Work order —
Each line of the data below that holds the word "turned" is to be reported in full.

Source material —

————————

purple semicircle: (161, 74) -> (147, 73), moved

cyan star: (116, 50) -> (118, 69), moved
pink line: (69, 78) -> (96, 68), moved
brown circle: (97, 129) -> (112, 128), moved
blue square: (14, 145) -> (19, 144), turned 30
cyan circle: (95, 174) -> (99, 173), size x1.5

————————

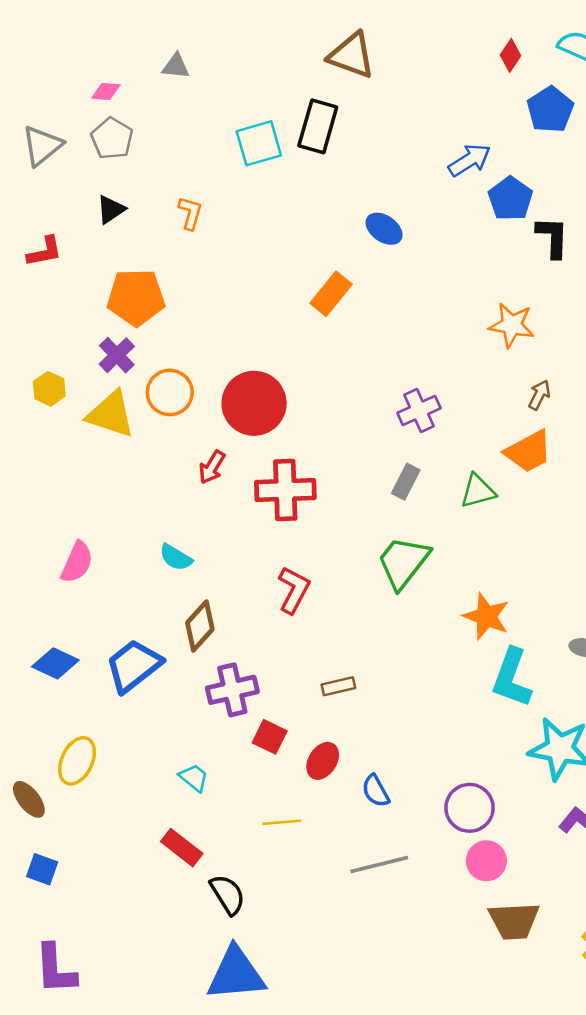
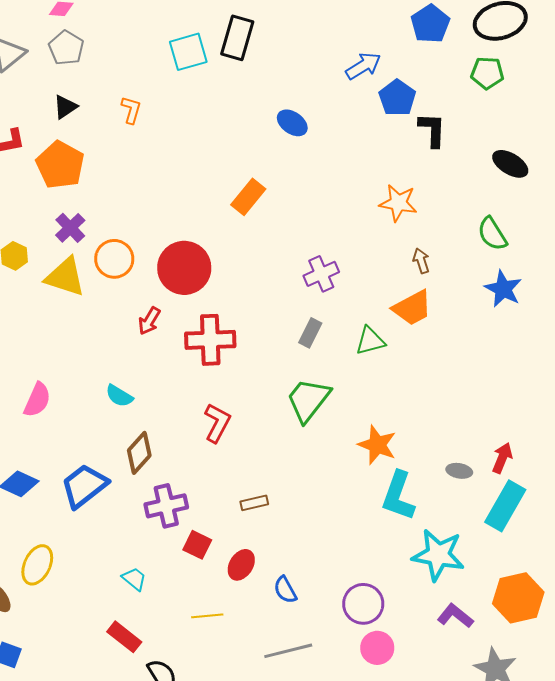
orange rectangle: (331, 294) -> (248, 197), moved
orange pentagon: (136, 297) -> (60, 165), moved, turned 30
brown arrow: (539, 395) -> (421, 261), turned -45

————————

Exercise output —
blue square: (14, 145) -> (19, 144), turned 30
orange pentagon: (136, 297) -> (60, 165), moved, turned 30
brown arrow: (539, 395) -> (421, 261), turned -45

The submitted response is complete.